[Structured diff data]
╔══

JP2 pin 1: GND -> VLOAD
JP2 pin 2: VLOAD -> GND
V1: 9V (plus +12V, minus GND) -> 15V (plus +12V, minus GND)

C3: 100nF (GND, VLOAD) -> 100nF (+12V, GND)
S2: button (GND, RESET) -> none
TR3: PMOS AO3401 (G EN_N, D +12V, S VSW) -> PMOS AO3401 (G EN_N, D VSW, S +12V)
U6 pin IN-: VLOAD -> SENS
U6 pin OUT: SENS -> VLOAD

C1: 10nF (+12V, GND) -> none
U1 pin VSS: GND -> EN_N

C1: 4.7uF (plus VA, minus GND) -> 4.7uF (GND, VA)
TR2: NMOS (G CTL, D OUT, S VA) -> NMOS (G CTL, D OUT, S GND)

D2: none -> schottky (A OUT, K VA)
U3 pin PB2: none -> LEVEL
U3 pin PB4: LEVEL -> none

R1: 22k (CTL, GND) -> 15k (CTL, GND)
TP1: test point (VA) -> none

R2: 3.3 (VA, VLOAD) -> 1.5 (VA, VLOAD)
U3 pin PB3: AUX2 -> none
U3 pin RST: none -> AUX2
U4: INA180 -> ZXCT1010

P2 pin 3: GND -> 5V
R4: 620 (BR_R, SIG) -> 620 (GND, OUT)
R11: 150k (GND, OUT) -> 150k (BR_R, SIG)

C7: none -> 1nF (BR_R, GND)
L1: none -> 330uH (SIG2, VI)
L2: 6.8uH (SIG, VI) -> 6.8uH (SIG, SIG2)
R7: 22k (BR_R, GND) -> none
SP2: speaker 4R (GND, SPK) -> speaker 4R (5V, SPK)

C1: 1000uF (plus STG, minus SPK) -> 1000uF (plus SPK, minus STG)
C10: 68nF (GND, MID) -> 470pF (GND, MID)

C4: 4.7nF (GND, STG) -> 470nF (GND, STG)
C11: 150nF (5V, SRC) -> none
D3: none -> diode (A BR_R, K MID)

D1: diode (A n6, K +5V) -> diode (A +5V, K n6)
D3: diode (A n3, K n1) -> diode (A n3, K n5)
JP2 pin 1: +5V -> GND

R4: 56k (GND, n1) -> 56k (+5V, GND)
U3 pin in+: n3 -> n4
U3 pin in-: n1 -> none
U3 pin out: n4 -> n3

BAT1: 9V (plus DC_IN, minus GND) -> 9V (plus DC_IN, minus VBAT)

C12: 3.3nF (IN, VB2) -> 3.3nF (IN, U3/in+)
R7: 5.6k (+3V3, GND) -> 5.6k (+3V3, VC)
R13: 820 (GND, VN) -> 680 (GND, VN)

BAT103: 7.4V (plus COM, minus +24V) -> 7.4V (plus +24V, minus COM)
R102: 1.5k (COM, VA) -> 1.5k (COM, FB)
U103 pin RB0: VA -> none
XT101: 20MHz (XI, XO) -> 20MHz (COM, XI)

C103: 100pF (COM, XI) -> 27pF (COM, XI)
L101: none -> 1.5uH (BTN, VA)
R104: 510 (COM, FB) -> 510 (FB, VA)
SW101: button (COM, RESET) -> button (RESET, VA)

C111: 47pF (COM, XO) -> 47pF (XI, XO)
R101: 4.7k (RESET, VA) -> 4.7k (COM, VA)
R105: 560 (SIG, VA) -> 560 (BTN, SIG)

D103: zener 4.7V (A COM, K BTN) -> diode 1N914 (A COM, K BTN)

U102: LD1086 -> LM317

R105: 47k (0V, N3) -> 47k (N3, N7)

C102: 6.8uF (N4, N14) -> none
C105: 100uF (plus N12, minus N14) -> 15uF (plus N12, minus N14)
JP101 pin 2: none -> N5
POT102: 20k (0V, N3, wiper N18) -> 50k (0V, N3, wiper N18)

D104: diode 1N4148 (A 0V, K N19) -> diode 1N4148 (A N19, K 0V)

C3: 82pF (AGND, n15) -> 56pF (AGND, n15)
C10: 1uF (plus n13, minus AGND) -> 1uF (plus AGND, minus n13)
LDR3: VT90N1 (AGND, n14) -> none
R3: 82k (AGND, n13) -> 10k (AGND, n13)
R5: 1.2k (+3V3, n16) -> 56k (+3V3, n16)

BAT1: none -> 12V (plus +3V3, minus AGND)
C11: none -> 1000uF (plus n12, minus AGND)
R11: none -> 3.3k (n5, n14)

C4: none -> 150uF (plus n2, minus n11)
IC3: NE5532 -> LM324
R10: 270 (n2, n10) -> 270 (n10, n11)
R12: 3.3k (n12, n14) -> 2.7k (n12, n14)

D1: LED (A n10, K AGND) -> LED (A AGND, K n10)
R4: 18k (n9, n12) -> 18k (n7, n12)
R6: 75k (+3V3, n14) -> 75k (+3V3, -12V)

╚══

ABOUT THIS EXERCISE:
All that should appear in the response is the run of lines from the first line of the entries through the line containing "C1: 4.7uF (plus", copied exactly.

TASK RESULT:
JP2 pin 1: GND -> VLOAD
JP2 pin 2: VLOAD -> GND
V1: 9V (plus +12V, minus GND) -> 15V (plus +12V, minus GND)

C3: 100nF (GND, VLOAD) -> 100nF (+12V, GND)
S2: button (GND, RESET) -> none
TR3: PMOS AO3401 (G EN_N, D +12V, S VSW) -> PMOS AO3401 (G EN_N, D VSW, S +12V)
U6 pin IN-: VLOAD -> SENS
U6 pin OUT: SENS -> VLOAD

C1: 10nF (+12V, GND) -> none
U1 pin VSS: GND -> EN_N

C1: 4.7uF (plus VA, minus GND) -> 4.7uF (GND, VA)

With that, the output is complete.